** What the task asks **
All entries below are to be reproduced precisely as they stand, without the pictures.

[Count change data]
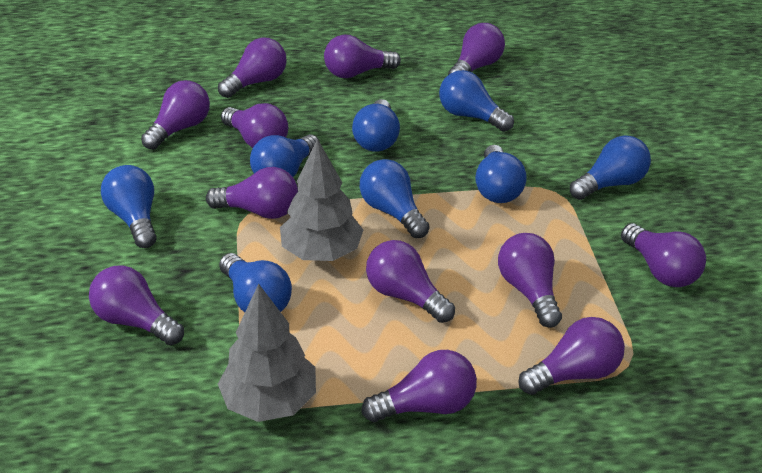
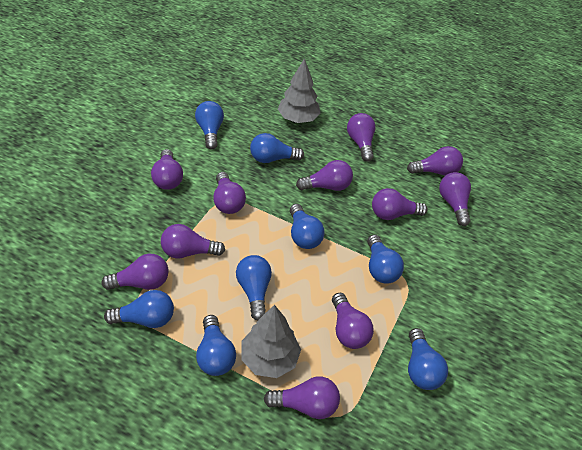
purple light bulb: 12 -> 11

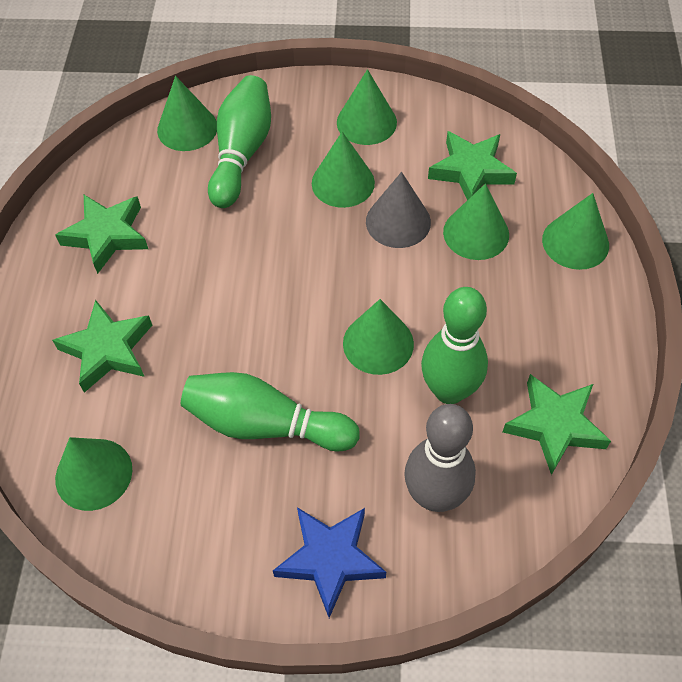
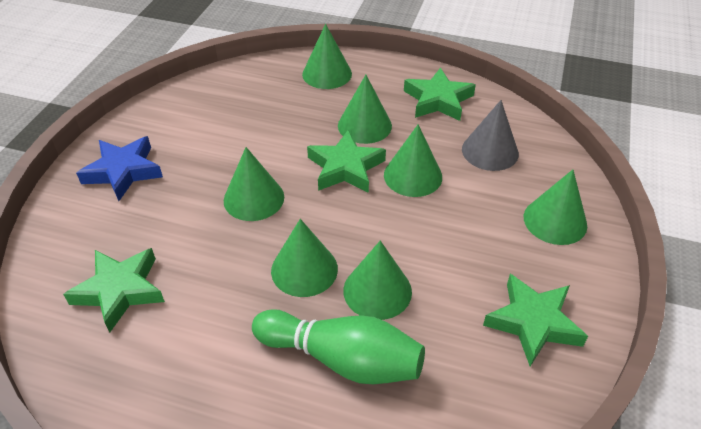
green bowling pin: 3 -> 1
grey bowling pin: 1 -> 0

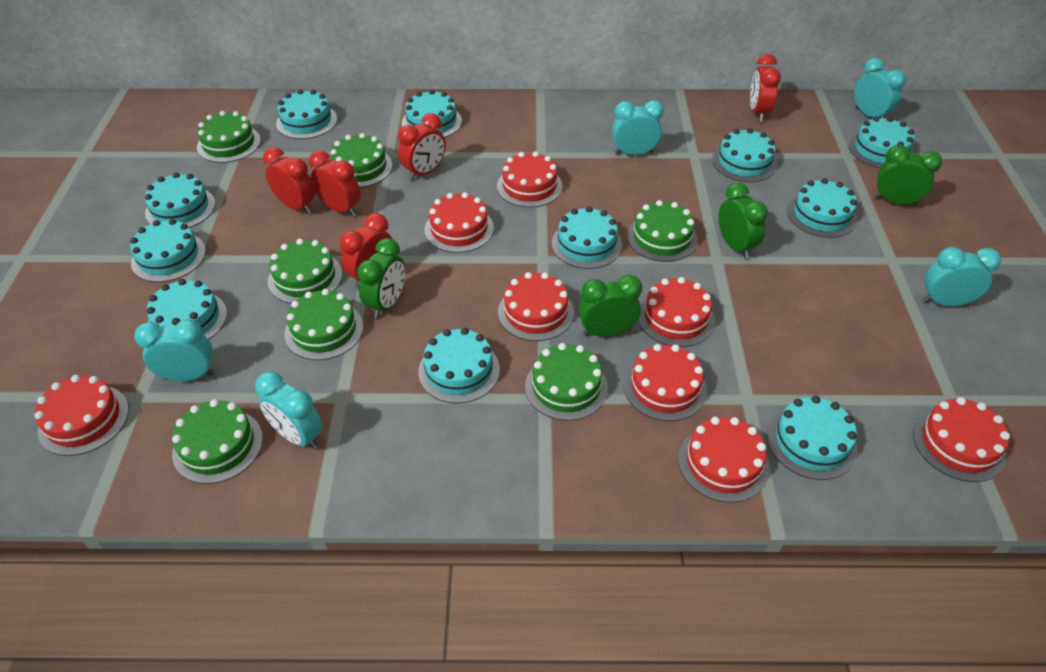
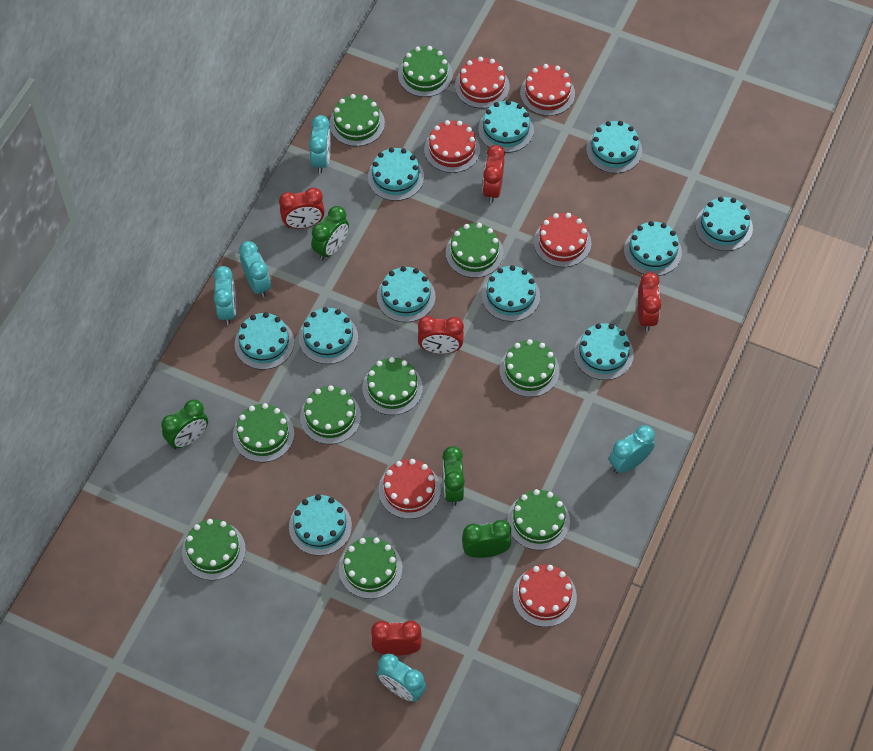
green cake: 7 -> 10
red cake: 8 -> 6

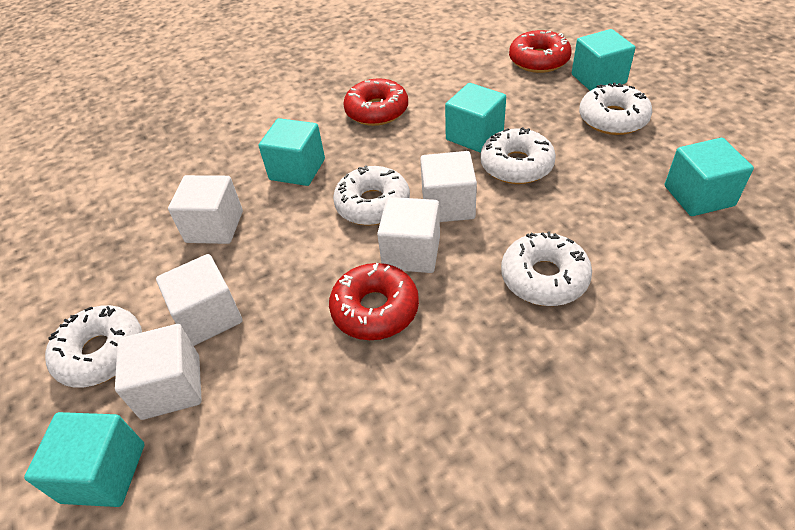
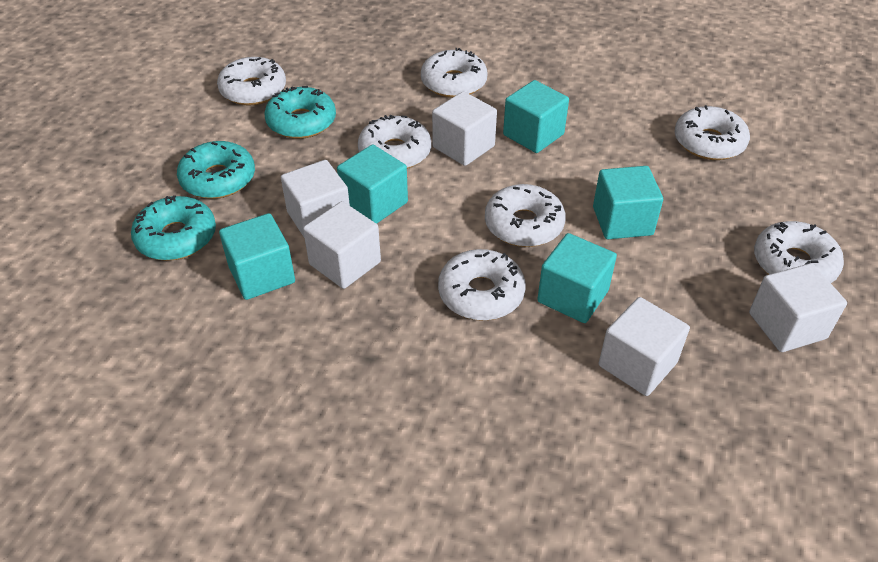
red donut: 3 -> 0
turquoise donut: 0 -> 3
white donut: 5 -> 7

** Task response **
purple light bulb: 12 -> 11

green bowling pin: 3 -> 1
grey bowling pin: 1 -> 0

green cake: 7 -> 10
red cake: 8 -> 6

red donut: 3 -> 0
turquoise donut: 0 -> 3
white donut: 5 -> 7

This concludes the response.